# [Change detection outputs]
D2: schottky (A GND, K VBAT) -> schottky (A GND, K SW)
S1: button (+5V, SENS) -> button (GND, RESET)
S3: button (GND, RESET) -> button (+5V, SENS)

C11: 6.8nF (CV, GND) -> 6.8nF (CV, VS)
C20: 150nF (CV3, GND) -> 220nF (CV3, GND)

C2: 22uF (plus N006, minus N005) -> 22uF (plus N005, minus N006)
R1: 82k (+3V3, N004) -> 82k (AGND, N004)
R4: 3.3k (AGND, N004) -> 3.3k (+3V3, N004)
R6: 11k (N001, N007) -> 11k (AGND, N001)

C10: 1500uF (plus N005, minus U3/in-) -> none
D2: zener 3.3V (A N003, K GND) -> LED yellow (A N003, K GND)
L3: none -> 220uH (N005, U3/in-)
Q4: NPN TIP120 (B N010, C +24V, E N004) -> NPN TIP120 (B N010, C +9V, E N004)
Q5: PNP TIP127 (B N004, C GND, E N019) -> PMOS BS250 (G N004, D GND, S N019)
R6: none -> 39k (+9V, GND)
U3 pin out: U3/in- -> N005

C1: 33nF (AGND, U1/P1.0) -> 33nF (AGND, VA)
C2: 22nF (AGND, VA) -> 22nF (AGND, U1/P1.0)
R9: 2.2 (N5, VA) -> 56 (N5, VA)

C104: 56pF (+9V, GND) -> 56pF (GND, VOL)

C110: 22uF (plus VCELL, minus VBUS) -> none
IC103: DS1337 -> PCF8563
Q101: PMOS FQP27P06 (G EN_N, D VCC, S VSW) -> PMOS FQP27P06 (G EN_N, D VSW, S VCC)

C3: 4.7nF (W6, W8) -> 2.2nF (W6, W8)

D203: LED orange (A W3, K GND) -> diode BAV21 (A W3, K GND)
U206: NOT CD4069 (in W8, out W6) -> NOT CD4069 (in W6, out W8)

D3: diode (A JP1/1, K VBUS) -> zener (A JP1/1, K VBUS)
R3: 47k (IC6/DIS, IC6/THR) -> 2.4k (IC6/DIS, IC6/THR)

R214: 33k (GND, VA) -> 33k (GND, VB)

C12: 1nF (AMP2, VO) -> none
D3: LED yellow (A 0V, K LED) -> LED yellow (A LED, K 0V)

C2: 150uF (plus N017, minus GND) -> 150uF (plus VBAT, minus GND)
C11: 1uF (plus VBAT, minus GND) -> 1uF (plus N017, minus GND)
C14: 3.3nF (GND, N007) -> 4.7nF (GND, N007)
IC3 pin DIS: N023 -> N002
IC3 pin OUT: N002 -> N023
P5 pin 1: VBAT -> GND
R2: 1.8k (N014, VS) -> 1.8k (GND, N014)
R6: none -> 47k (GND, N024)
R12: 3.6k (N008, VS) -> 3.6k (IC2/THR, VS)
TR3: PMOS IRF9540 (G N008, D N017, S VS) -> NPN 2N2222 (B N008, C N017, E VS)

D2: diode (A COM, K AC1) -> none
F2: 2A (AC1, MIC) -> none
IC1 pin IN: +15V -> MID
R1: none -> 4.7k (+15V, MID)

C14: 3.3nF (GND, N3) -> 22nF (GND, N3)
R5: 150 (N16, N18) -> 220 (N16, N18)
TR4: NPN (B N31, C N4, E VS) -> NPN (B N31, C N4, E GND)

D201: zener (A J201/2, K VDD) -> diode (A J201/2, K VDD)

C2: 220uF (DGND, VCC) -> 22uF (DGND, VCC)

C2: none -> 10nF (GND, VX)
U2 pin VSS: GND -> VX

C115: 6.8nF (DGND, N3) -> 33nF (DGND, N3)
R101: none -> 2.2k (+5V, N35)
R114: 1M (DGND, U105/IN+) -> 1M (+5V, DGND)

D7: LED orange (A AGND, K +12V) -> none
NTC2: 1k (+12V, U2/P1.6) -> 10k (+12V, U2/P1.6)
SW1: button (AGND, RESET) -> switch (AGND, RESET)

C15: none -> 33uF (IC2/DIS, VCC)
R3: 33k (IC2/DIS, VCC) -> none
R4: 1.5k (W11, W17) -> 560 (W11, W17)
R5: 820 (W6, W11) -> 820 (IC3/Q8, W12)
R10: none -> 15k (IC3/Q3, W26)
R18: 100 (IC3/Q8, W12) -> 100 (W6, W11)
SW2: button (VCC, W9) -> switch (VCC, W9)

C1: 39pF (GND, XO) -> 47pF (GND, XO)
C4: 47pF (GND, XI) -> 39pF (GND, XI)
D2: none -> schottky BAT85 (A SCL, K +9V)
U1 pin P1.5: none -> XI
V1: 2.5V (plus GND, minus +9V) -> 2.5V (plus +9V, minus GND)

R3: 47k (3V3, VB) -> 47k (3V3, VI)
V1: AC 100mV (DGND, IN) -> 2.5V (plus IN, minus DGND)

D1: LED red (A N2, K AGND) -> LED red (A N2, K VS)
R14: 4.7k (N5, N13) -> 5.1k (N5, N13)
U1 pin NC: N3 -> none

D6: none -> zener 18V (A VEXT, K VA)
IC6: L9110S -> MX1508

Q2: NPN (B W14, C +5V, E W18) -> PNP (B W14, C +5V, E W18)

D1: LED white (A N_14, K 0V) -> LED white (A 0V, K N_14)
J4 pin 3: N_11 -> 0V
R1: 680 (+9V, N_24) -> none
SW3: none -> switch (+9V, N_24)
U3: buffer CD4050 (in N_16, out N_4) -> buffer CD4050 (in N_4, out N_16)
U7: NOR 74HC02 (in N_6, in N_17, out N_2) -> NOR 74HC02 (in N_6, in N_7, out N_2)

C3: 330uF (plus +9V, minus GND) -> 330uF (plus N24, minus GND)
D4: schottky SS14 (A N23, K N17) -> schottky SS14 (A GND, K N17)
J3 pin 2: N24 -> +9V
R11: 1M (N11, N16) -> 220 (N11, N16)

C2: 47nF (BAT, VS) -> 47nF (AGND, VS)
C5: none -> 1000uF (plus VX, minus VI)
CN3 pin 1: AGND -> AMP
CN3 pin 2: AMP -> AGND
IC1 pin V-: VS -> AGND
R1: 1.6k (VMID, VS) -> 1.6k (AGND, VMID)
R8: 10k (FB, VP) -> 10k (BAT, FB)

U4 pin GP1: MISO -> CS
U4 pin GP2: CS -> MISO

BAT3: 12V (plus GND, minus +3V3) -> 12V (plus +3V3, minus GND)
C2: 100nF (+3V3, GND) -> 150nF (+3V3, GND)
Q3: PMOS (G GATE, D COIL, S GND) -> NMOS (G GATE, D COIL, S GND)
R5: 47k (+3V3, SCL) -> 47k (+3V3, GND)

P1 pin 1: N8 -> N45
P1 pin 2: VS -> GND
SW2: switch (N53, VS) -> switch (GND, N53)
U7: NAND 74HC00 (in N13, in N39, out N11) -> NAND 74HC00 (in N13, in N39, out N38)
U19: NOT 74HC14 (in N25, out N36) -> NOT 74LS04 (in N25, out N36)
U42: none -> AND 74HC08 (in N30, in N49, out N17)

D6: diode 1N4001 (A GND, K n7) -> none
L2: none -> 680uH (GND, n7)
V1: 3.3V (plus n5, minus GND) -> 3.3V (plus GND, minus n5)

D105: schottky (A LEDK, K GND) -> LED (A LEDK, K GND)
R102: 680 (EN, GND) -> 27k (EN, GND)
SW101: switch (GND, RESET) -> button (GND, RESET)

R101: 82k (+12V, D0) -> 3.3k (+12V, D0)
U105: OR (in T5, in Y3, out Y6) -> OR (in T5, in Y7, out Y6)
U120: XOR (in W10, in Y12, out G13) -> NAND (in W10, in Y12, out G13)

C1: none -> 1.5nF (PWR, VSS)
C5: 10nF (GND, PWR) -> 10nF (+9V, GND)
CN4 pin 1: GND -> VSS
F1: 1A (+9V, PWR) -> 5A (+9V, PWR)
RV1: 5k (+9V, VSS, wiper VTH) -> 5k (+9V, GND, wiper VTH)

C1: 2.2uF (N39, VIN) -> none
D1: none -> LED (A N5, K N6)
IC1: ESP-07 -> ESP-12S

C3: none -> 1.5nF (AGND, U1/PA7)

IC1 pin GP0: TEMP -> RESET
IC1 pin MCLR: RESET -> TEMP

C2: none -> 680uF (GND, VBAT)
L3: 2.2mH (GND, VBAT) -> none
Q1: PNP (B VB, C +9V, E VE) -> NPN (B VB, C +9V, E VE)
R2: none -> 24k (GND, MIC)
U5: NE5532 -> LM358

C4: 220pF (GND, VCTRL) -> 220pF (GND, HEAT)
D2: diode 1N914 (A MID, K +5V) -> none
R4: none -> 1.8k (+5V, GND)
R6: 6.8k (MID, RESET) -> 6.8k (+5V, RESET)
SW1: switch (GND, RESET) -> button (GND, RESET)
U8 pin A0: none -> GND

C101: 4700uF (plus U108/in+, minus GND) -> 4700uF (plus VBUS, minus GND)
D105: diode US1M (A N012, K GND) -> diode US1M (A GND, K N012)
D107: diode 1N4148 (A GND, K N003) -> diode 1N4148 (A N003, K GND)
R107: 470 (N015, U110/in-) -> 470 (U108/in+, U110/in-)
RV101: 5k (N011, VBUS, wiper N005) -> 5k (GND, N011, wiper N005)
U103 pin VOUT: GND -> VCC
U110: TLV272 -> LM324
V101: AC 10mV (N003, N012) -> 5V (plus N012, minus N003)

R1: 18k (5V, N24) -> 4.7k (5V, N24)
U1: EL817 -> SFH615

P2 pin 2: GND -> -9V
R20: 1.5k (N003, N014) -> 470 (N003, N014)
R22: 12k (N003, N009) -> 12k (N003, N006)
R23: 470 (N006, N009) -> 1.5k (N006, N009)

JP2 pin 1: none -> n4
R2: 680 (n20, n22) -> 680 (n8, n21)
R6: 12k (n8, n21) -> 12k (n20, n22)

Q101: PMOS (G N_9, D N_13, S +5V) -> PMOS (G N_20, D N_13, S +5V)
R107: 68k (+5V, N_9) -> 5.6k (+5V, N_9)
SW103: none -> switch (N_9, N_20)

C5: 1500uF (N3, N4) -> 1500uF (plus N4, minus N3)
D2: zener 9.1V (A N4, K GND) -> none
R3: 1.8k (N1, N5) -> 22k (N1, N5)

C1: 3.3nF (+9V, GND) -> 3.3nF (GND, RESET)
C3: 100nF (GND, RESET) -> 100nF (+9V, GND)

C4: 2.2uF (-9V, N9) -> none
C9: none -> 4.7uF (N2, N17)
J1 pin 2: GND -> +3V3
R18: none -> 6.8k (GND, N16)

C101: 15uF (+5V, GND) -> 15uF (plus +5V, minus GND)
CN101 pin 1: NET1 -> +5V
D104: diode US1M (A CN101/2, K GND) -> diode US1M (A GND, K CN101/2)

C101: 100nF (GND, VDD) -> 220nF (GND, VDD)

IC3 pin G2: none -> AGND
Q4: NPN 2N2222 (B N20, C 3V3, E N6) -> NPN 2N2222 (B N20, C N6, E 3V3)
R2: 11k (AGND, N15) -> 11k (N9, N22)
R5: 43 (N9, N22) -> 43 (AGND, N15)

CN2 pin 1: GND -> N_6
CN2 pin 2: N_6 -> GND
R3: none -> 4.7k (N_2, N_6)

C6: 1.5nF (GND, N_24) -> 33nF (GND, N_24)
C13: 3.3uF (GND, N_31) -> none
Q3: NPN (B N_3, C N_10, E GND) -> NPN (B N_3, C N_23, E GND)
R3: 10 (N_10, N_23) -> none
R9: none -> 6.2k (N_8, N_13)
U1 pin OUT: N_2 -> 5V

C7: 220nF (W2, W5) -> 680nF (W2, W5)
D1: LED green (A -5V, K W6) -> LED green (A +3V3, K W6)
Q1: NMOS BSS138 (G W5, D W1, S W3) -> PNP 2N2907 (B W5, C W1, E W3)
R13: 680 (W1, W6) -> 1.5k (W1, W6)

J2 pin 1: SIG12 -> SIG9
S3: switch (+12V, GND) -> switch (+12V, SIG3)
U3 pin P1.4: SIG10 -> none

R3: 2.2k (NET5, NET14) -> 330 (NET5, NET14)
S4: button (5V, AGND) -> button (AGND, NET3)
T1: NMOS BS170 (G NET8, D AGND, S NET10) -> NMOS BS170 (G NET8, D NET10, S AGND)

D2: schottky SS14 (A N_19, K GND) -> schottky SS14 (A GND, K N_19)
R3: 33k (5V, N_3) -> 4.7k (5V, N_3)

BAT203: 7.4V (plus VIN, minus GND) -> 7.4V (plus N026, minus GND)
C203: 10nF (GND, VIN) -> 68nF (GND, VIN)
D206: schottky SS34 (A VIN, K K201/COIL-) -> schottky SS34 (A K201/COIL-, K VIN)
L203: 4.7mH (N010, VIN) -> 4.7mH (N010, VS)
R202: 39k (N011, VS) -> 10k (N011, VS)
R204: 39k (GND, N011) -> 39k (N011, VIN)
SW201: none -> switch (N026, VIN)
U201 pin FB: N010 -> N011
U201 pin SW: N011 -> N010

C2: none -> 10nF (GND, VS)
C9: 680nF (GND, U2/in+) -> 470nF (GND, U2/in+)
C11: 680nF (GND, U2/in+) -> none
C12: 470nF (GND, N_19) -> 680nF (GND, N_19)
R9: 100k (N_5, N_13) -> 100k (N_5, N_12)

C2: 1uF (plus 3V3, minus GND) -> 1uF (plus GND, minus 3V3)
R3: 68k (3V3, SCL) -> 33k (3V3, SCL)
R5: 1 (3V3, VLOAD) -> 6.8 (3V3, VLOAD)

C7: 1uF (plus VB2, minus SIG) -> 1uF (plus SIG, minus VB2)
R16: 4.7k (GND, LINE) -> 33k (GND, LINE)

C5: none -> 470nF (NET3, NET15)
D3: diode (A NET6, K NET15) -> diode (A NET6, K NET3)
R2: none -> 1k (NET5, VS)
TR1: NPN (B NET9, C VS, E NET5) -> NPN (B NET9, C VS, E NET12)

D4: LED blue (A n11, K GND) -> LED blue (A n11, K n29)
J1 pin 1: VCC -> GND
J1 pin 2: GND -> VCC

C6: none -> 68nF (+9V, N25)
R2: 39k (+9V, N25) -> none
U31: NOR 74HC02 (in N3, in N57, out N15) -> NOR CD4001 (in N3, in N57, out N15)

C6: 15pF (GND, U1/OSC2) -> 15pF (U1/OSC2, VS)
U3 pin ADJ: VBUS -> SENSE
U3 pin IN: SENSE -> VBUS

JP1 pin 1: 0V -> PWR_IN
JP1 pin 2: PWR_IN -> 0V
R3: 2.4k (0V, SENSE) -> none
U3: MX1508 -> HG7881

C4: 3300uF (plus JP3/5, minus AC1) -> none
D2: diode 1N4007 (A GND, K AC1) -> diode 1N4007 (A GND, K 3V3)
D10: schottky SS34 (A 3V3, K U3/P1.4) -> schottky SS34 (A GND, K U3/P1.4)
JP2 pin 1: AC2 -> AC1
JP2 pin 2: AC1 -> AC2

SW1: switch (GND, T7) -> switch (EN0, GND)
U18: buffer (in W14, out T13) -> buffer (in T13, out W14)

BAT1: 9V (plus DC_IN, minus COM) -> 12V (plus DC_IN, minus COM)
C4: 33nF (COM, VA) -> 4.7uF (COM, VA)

# [WHAT THE TASK REQUIRES]
Once you reach the line with "U105: OR (in" in the data above, copy it and every line after it exactly, up to and including the line with "IC1: ESP-07 -> ESP-12S".

# [COMPLETED EXERCISE]
U105: OR (in T5, in Y3, out Y6) -> OR (in T5, in Y7, out Y6)
U120: XOR (in W10, in Y12, out G13) -> NAND (in W10, in Y12, out G13)

C1: none -> 1.5nF (PWR, VSS)
C5: 10nF (GND, PWR) -> 10nF (+9V, GND)
CN4 pin 1: GND -> VSS
F1: 1A (+9V, PWR) -> 5A (+9V, PWR)
RV1: 5k (+9V, VSS, wiper VTH) -> 5k (+9V, GND, wiper VTH)

C1: 2.2uF (N39, VIN) -> none
D1: none -> LED (A N5, K N6)
IC1: ESP-07 -> ESP-12S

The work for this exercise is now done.